-- Exercise details --
What you return must be every line below that includes the word "cone".

#### Provided data

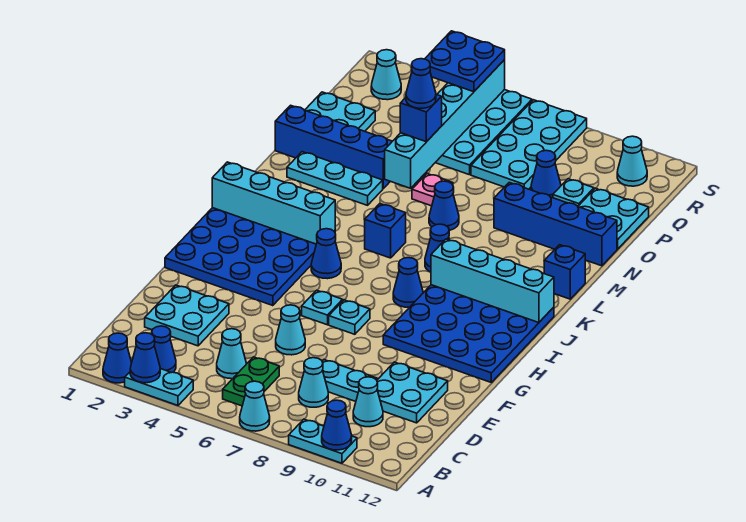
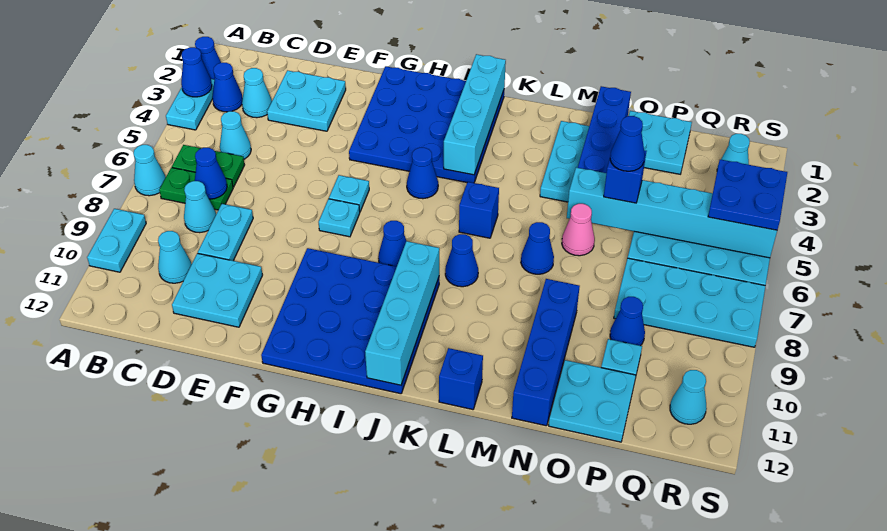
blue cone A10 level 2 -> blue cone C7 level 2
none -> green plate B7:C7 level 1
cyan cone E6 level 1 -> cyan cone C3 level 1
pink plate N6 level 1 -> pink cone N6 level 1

########
#### Provided data

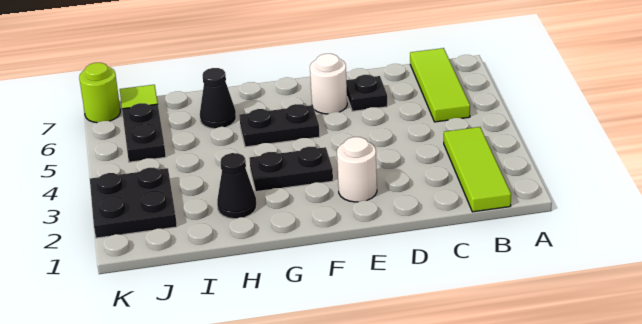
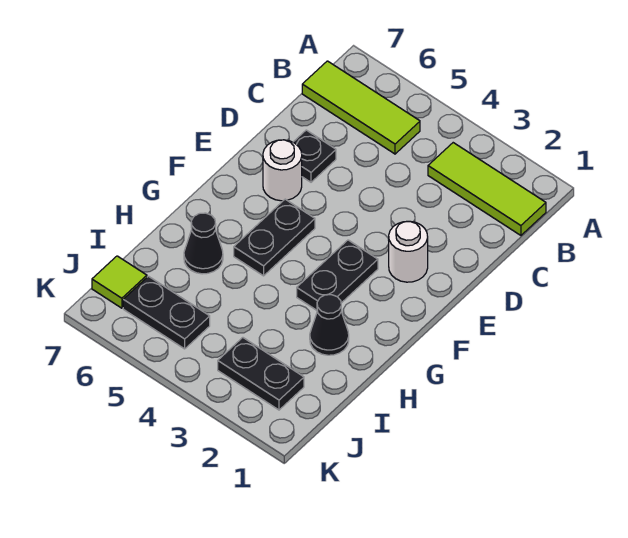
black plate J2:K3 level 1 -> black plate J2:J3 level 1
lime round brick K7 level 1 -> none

########

-- Solution to the problem --
blue cone A10 level 2 -> blue cone C7 level 2
cyan cone E6 level 1 -> cyan cone C3 level 1
pink plate N6 level 1 -> pink cone N6 level 1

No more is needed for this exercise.